# SOURCE MATERIAL
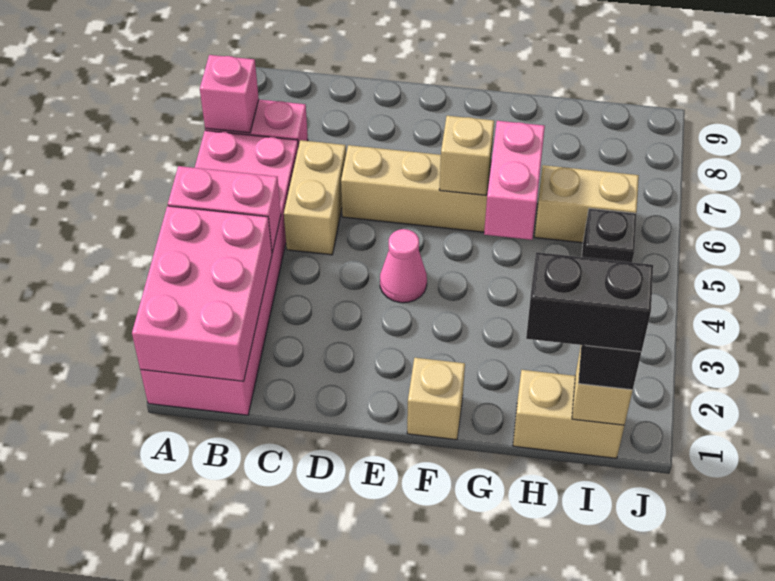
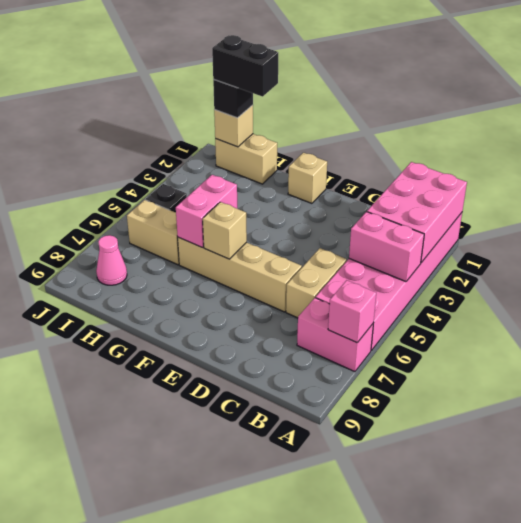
pink cone E4 level 1 -> pink cone I8 level 1

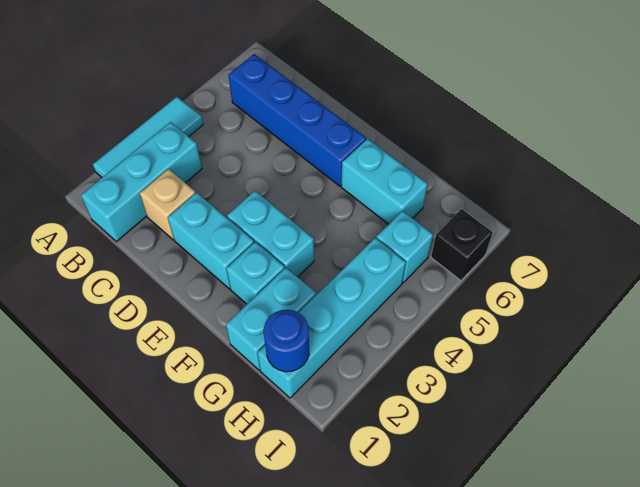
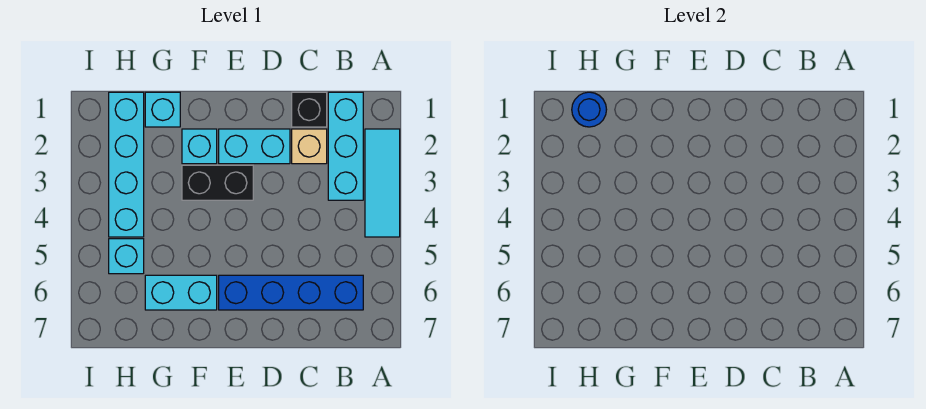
cyan brick E3:F3 level 1 -> black brick E3:F3 level 1
cyan brick G1:G2 level 1 -> cyan brick G1 level 1
black brick I6 level 1 -> black brick C1 level 1

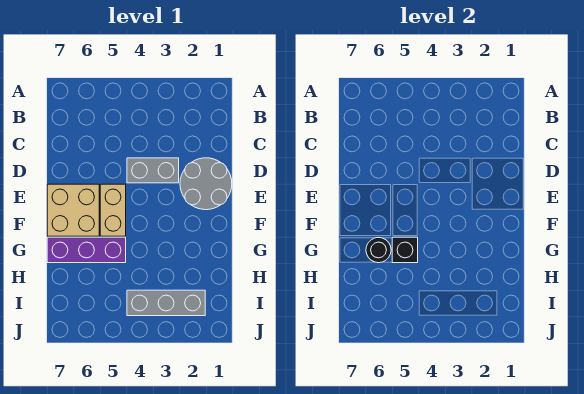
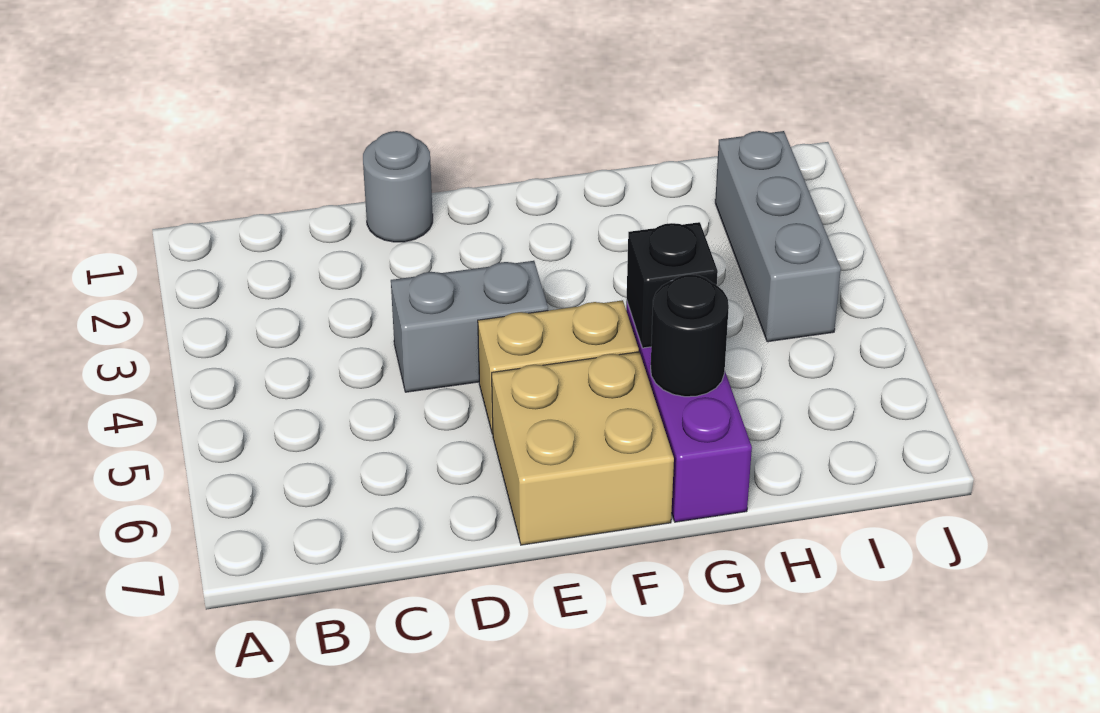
grey round brick D1:E2 level 1 -> grey round brick D1 level 1
grey brick D3:D4 level 1 -> grey brick D4:E4 level 1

# WHAT IS BEING ASKED
The expected output is an exact copy of the lines from the one with "cyan brick G1:G2" to the final line of the entries above, pictures excepted; please include both ends.

# TASK OUTPUT
cyan brick G1:G2 level 1 -> cyan brick G1 level 1
black brick I6 level 1 -> black brick C1 level 1

grey round brick D1:E2 level 1 -> grey round brick D1 level 1
grey brick D3:D4 level 1 -> grey brick D4:E4 level 1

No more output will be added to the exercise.